- [STATED GOAL] Identify each line in the records below that contains the string "kern", treating uppercase and lowercase as different, and copy every such line.

(Lines of data)

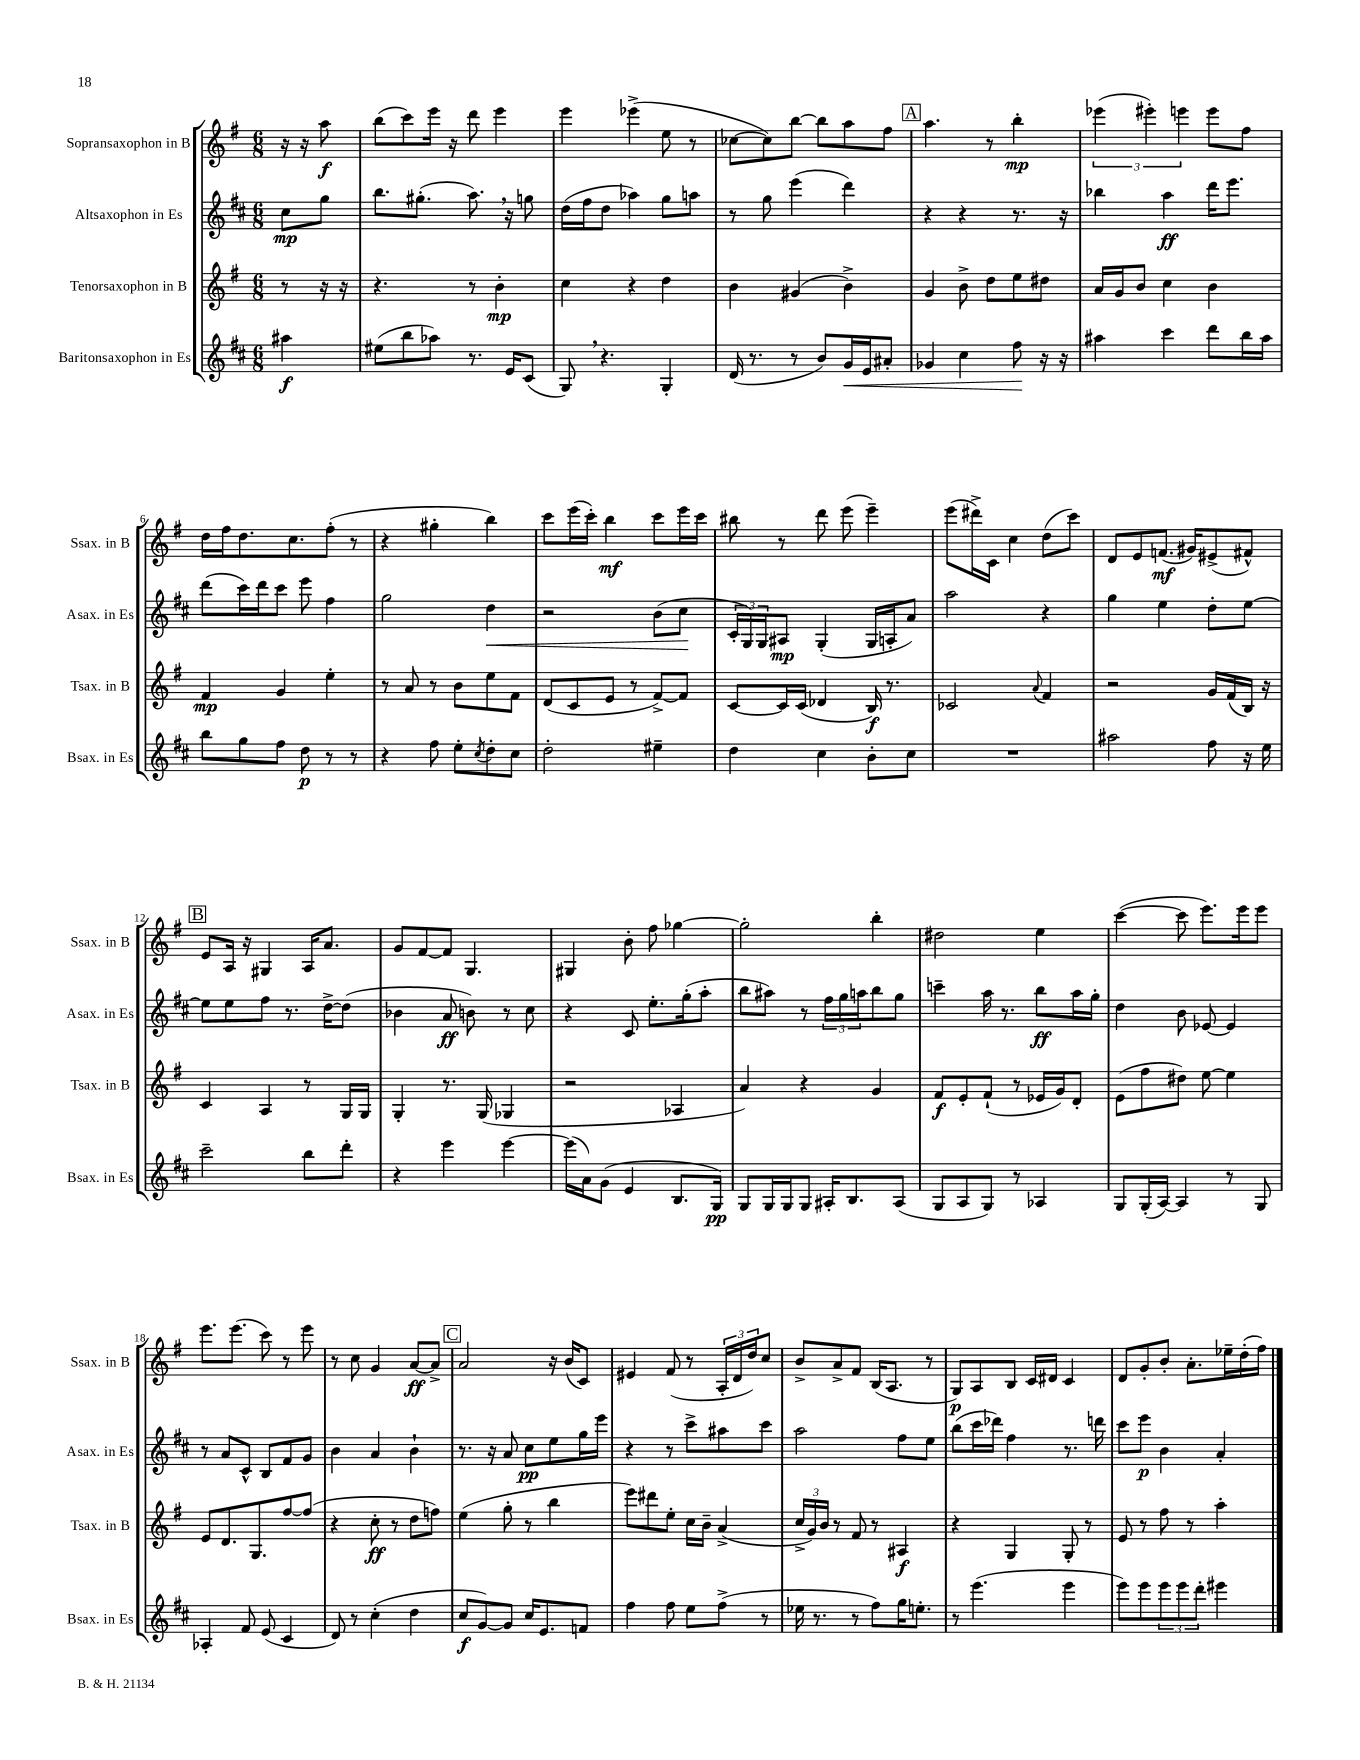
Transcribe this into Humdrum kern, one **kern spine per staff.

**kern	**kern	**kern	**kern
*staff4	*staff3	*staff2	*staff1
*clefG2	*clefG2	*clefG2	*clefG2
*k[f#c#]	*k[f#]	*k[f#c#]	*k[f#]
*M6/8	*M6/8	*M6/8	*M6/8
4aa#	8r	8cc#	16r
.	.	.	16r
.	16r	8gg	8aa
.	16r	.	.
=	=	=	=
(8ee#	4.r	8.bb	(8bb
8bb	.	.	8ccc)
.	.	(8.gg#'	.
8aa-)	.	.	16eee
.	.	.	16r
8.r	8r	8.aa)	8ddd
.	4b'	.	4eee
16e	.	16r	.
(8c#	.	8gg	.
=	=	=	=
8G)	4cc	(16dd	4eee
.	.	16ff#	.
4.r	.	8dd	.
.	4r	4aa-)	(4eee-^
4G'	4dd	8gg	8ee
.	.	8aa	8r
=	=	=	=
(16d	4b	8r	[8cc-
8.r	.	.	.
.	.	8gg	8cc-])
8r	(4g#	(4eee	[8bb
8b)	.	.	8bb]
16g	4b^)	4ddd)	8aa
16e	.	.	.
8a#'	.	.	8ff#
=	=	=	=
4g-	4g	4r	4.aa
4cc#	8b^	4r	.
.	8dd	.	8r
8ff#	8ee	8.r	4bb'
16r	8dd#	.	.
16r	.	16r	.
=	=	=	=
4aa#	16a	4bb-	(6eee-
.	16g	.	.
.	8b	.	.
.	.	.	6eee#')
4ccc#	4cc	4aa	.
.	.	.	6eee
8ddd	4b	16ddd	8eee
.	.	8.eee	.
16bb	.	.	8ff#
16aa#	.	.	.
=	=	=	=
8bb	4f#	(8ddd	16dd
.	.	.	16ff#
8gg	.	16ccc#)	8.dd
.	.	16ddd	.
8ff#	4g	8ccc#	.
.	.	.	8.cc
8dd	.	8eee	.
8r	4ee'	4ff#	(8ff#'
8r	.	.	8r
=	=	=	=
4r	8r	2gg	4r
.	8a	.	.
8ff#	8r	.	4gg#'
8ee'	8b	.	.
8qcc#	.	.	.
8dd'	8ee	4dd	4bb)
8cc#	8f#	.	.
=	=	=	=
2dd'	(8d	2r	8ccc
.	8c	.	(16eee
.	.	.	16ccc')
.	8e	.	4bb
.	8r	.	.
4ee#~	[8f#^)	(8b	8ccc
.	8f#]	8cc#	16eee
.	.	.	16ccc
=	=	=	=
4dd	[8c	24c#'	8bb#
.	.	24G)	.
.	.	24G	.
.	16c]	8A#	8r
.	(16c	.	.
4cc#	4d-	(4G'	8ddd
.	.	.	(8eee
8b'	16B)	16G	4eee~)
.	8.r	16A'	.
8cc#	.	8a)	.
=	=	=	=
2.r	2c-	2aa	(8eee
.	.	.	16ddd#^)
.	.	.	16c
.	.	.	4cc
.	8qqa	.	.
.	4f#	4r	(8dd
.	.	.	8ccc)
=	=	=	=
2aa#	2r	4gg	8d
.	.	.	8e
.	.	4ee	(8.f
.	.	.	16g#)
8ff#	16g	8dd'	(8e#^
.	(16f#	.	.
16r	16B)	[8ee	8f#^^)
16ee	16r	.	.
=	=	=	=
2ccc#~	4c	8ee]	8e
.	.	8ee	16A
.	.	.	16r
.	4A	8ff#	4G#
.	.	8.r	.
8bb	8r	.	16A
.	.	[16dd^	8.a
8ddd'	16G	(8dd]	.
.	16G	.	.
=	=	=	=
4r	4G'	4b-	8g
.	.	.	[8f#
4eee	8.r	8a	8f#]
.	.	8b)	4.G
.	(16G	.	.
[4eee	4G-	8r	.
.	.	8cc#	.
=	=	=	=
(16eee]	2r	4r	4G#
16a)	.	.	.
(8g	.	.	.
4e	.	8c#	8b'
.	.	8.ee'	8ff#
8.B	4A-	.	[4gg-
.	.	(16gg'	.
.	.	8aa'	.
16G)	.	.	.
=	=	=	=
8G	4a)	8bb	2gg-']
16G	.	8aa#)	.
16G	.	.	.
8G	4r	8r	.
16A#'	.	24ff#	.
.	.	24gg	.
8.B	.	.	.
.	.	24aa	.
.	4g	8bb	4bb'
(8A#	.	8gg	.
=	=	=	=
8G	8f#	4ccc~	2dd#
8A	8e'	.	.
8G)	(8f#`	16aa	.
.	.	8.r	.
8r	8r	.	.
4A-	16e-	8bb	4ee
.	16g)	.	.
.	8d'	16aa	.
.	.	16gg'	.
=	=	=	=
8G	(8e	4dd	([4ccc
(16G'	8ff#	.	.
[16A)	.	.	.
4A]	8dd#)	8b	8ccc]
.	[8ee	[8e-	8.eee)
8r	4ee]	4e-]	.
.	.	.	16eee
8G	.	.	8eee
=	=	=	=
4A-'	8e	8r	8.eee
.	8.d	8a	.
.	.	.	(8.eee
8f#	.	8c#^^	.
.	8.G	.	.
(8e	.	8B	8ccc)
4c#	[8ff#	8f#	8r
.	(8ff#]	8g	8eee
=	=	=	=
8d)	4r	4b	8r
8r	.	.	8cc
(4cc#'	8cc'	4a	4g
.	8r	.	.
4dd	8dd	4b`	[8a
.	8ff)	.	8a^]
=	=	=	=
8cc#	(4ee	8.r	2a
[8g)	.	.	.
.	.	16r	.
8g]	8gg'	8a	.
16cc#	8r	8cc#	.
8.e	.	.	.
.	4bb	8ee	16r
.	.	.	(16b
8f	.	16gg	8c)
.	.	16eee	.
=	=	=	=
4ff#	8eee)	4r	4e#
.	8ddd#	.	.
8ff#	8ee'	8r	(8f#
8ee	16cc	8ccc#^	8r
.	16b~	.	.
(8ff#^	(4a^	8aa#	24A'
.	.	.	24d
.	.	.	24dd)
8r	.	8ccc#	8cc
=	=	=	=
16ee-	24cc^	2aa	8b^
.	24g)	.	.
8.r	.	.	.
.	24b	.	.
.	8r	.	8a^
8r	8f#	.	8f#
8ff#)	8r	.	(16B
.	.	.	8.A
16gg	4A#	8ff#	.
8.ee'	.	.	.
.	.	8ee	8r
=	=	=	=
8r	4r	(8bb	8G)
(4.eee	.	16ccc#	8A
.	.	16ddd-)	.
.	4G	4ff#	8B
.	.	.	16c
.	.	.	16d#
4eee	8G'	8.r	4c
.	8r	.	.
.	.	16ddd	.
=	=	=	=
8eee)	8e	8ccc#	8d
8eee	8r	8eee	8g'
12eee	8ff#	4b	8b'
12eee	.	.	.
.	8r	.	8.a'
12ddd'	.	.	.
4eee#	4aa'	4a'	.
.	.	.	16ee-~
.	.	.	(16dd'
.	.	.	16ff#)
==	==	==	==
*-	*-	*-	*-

- [EXERCISE ANSWER]
Transcribe this into Humdrum kern, one **kern spine per staff.
**kern	**kern	**kern	**kern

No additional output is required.